Copy nothing from the entries below except the lines from the one containing "gone | réveil/violet" through the one containing "shifted | balle/violet", and copy those exactly.

[SUPPLIED MATERIAL Boundary: Start]

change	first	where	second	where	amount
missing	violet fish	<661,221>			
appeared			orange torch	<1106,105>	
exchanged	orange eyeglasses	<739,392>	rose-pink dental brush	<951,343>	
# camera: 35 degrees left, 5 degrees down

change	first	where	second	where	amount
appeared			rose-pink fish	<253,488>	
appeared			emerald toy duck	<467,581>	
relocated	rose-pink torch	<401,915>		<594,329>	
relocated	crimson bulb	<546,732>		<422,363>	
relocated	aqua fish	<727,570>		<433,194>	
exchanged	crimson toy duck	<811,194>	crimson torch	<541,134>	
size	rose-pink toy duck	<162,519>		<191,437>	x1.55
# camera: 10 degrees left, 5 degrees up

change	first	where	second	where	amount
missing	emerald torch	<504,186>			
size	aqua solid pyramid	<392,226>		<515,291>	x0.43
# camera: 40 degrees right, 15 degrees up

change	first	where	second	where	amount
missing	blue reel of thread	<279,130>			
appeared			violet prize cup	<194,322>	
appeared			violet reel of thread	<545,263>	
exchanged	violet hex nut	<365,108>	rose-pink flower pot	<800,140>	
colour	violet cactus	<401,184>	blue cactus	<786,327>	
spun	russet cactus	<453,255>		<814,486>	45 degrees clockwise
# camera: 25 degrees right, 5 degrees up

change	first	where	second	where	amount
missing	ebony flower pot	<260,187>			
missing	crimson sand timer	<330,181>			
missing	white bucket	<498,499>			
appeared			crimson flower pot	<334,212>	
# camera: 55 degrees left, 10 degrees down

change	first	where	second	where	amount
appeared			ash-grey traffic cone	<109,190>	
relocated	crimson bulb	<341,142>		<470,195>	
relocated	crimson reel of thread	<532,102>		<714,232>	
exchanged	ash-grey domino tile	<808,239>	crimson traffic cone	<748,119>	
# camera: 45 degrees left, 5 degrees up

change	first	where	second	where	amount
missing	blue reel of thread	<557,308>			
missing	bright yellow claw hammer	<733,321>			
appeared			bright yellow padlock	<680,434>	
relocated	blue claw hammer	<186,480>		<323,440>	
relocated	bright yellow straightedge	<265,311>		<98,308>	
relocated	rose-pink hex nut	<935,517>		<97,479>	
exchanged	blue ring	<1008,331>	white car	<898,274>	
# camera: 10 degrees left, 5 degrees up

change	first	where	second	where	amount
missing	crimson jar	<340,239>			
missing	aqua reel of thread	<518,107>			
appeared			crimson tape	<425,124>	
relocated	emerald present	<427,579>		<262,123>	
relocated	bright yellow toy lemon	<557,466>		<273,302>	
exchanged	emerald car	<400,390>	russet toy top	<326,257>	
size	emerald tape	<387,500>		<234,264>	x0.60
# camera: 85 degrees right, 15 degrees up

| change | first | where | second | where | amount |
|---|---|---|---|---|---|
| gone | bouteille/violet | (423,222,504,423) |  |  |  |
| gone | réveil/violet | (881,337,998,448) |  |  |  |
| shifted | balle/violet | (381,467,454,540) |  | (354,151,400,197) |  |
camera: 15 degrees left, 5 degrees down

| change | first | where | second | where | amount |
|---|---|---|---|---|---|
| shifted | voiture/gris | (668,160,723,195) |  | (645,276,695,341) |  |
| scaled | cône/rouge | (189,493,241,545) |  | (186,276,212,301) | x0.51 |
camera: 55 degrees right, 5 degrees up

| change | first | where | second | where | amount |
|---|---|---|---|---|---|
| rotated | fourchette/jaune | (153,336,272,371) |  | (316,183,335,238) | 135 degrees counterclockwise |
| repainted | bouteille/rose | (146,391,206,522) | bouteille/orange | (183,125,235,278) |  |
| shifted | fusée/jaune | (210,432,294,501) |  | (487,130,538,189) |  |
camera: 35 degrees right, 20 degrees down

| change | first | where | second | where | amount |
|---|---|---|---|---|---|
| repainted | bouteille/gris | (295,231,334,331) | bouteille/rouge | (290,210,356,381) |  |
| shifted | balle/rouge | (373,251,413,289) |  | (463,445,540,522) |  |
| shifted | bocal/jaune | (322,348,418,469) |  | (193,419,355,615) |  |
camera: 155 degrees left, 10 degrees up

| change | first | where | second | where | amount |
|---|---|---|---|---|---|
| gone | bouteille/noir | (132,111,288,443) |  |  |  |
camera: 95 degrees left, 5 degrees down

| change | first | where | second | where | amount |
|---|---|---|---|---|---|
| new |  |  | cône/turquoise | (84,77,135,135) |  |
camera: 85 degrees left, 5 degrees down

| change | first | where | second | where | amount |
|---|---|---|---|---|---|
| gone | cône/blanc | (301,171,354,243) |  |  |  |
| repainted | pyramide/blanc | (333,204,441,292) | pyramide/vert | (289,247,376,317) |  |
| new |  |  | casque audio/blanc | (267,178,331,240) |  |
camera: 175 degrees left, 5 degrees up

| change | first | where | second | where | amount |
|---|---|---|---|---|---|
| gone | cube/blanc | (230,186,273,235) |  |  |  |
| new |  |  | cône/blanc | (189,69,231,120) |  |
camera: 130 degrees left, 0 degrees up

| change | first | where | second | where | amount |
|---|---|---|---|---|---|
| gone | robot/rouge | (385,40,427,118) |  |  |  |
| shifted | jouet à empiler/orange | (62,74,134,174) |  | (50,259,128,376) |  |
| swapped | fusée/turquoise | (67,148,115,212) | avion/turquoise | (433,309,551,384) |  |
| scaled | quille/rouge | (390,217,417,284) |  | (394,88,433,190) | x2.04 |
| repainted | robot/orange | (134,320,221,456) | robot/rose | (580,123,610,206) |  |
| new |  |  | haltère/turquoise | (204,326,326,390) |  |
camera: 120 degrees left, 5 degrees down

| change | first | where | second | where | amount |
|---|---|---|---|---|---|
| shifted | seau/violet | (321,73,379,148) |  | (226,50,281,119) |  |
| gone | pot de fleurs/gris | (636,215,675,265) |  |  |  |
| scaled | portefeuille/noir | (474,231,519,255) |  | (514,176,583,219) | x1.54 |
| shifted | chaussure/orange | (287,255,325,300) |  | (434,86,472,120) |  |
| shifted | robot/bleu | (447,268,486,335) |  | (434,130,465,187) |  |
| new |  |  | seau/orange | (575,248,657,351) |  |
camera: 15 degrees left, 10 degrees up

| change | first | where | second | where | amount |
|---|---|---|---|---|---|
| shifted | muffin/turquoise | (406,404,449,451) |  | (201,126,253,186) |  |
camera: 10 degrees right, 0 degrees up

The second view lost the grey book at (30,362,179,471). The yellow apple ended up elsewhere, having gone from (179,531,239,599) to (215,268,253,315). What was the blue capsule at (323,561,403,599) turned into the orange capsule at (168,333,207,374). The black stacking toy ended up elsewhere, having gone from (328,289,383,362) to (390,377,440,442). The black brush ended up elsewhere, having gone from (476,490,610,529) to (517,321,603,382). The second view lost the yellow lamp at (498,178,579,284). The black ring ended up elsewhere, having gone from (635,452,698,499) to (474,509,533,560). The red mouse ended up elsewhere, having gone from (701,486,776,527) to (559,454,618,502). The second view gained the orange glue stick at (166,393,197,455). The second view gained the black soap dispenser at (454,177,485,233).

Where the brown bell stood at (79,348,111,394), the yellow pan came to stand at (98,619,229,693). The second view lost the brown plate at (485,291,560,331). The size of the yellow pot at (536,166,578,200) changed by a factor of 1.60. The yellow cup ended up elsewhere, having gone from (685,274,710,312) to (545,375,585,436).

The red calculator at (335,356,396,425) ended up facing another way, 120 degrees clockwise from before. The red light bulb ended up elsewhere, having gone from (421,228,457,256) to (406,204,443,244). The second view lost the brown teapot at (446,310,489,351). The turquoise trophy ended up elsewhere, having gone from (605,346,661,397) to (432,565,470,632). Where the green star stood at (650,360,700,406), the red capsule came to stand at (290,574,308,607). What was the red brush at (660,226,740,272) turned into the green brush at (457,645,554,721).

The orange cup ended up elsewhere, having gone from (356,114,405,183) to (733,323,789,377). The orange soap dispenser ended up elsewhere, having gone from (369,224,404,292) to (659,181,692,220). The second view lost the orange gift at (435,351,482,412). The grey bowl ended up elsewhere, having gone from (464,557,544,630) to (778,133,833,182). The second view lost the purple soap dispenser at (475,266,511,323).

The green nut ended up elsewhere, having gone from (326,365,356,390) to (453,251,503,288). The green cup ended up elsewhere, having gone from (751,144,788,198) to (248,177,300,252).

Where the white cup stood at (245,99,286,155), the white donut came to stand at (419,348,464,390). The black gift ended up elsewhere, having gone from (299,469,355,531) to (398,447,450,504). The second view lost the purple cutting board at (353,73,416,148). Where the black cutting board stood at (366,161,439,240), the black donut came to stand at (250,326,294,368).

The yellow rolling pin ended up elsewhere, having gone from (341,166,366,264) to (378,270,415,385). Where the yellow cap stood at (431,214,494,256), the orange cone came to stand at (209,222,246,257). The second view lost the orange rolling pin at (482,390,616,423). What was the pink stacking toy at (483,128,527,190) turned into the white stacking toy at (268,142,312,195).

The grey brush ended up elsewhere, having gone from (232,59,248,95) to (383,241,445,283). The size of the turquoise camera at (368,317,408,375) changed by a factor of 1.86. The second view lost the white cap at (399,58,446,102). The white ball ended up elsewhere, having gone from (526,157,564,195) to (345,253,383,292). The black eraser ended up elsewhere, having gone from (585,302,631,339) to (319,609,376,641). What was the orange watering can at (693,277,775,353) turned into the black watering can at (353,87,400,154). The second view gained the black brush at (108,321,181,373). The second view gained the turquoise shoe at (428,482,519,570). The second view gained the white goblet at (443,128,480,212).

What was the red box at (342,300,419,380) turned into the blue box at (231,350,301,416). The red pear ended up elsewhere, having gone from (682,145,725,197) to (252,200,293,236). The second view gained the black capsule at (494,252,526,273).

[SUPPLIED MATERIAL Boundary: End]

> **SOLVED PROBLEM**:
| gone | réveil/violet | (881,337,998,448) |  |  |  |
| shifted | balle/violet | (381,467,454,540) |  | (354,151,400,197) |  |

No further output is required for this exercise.